WHAT THE EXERCISE ASKS:
Find every line in the records below that holds the word "diode", and copy each one.

(Excerpts from a dataset)
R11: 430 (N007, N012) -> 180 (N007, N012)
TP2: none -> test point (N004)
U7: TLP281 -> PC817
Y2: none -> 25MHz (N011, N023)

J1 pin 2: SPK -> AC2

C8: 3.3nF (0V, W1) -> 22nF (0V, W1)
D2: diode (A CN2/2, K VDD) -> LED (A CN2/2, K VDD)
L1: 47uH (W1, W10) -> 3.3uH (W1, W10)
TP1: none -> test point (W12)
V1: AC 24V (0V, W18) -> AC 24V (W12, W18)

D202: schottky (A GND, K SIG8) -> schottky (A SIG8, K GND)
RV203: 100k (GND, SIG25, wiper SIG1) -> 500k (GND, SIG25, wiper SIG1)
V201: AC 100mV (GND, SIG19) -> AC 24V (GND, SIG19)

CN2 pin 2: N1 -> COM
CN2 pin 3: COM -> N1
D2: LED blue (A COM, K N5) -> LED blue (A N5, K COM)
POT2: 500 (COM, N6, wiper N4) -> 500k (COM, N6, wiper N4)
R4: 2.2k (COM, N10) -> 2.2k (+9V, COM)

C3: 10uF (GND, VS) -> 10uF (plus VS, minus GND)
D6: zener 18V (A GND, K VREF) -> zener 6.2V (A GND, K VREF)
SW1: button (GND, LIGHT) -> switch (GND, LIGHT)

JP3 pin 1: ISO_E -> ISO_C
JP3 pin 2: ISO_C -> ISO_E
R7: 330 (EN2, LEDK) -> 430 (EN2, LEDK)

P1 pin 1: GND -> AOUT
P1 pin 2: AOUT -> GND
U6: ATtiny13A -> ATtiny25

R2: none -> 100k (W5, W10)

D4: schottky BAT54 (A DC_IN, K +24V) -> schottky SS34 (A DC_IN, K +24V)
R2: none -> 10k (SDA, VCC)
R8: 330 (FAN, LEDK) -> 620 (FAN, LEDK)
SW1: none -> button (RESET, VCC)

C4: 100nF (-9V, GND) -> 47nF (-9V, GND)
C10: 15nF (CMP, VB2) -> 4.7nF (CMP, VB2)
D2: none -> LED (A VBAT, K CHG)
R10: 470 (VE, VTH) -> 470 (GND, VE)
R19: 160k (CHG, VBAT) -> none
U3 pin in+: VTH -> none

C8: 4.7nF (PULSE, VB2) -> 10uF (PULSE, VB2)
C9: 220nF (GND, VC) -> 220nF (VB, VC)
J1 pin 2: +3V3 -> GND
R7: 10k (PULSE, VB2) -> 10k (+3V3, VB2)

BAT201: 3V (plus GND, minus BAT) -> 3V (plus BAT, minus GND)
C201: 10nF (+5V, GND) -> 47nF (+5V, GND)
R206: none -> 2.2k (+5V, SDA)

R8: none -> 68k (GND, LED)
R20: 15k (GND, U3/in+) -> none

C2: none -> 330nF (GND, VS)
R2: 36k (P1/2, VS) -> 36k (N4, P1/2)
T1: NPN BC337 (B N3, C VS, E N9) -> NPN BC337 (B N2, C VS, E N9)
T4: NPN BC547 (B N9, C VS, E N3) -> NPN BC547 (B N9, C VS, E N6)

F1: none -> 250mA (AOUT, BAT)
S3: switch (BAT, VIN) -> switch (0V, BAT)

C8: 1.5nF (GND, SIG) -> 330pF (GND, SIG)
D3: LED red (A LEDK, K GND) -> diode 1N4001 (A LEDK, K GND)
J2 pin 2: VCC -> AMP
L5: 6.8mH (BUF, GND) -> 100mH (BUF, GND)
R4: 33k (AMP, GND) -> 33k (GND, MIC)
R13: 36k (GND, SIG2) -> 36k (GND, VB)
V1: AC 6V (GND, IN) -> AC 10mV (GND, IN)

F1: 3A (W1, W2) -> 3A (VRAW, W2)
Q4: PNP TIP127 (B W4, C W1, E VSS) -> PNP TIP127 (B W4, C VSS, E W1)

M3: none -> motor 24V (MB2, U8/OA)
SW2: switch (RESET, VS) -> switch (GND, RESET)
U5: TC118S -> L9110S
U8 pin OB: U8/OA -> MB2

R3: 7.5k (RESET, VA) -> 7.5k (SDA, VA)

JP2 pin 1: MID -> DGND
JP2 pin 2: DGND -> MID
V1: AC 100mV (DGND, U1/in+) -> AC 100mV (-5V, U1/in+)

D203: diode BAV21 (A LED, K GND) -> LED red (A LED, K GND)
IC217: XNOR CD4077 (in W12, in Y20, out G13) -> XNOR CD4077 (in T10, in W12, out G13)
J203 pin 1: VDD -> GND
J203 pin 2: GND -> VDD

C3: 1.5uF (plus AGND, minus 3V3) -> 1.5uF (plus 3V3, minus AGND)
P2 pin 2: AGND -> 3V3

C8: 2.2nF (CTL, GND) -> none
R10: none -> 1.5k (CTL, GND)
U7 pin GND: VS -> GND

RESPONSE AREA:
D2: diode (A CN2/2, K VDD) -> LED (A CN2/2, K VDD)
D3: LED red (A LEDK, K GND) -> diode 1N4001 (A LEDK, K GND)
D203: diode BAV21 (A LED, K GND) -> LED red (A LED, K GND)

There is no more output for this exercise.